Every line in the data below that has the word "NAND" should be returned.

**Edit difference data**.
_ _ _ _ _ _ _

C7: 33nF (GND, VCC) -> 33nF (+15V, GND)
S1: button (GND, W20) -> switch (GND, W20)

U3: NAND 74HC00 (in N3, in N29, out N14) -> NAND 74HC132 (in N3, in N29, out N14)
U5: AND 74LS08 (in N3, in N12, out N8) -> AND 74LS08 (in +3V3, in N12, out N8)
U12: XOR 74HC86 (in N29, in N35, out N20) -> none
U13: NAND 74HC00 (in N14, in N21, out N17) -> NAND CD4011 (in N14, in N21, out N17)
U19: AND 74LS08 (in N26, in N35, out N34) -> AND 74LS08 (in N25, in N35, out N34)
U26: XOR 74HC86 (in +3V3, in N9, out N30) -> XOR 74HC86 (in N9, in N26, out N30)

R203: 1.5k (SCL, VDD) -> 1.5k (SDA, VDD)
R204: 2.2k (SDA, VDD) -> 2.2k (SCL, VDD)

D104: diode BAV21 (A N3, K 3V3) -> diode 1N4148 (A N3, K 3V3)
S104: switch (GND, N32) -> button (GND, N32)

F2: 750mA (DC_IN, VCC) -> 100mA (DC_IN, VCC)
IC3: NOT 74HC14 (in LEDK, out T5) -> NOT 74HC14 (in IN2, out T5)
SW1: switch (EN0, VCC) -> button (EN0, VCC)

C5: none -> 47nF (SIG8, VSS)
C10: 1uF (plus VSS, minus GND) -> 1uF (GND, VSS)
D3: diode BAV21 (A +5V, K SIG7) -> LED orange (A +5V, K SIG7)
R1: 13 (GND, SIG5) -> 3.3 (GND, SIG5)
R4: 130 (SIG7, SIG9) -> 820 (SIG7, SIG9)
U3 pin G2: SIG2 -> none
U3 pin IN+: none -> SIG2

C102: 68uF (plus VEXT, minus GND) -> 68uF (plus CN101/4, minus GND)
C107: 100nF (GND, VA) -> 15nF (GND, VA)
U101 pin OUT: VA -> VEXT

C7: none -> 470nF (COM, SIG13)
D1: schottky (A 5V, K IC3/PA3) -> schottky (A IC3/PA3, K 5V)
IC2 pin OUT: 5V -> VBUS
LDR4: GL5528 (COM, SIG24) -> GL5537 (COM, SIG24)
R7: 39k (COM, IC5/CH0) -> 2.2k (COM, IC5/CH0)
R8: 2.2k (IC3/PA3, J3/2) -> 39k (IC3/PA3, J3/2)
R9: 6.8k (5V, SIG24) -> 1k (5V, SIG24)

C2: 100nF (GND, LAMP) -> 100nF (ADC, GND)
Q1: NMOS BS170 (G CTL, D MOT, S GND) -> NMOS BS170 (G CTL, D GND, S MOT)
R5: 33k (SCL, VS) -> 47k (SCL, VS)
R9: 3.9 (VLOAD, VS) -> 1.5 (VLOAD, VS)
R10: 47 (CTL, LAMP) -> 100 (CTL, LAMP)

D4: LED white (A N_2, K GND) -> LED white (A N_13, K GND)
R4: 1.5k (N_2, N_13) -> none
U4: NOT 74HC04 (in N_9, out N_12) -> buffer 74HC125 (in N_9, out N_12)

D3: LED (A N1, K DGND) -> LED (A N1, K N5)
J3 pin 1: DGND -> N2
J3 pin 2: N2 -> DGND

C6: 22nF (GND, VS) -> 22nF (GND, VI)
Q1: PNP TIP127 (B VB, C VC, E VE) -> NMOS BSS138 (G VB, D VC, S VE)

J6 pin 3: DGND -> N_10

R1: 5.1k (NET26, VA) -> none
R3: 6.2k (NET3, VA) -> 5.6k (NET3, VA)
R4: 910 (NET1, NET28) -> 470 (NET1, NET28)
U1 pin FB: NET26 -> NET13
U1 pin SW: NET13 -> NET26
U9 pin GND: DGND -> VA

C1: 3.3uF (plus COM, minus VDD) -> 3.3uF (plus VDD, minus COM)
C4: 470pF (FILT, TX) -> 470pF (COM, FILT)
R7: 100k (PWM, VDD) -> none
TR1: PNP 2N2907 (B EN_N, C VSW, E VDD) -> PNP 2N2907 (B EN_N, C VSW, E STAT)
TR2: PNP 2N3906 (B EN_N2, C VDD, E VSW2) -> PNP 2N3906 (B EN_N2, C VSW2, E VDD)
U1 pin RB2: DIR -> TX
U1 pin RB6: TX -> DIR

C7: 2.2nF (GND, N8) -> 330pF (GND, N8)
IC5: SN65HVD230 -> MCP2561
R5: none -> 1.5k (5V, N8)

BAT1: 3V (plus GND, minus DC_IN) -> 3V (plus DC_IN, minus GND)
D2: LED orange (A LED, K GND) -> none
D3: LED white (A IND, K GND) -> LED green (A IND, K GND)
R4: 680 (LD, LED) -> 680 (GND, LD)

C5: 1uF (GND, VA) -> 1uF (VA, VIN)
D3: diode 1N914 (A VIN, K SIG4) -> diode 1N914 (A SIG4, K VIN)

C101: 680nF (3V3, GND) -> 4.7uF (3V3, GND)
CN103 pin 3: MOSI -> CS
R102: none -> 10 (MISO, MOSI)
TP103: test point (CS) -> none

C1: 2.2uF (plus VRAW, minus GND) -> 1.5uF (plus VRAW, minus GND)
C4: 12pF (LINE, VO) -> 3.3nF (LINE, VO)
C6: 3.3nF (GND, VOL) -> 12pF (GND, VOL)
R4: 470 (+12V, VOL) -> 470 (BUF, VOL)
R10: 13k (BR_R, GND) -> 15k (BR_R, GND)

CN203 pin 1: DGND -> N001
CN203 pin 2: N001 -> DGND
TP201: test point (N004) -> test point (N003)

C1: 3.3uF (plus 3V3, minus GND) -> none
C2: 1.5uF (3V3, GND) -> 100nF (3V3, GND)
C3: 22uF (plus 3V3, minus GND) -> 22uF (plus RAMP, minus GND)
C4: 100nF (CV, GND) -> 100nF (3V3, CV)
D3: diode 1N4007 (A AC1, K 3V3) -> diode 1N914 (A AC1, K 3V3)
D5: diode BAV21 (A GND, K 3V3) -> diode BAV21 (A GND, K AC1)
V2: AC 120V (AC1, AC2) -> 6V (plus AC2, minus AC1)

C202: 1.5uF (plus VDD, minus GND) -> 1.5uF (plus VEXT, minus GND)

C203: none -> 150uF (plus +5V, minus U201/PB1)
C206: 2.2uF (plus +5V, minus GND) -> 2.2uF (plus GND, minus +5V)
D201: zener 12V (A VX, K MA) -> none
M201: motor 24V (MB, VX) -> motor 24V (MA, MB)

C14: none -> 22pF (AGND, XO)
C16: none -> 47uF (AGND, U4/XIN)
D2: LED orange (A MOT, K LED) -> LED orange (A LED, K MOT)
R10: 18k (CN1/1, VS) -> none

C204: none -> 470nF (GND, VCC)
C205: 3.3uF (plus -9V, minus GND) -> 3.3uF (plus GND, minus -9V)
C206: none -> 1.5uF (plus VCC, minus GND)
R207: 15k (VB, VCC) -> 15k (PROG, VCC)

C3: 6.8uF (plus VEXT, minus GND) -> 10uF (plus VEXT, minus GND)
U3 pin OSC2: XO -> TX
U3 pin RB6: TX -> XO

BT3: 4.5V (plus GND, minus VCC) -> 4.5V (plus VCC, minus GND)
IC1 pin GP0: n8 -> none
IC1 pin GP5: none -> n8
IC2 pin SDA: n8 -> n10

_ _ _ _ _ _ _

**Answer box**.
U3: NAND 74HC00 (in N3, in N29, out N14) -> NAND 74HC132 (in N3, in N29, out N14)
U13: NAND 74HC00 (in N14, in N21, out N17) -> NAND CD4011 (in N14, in N21, out N17)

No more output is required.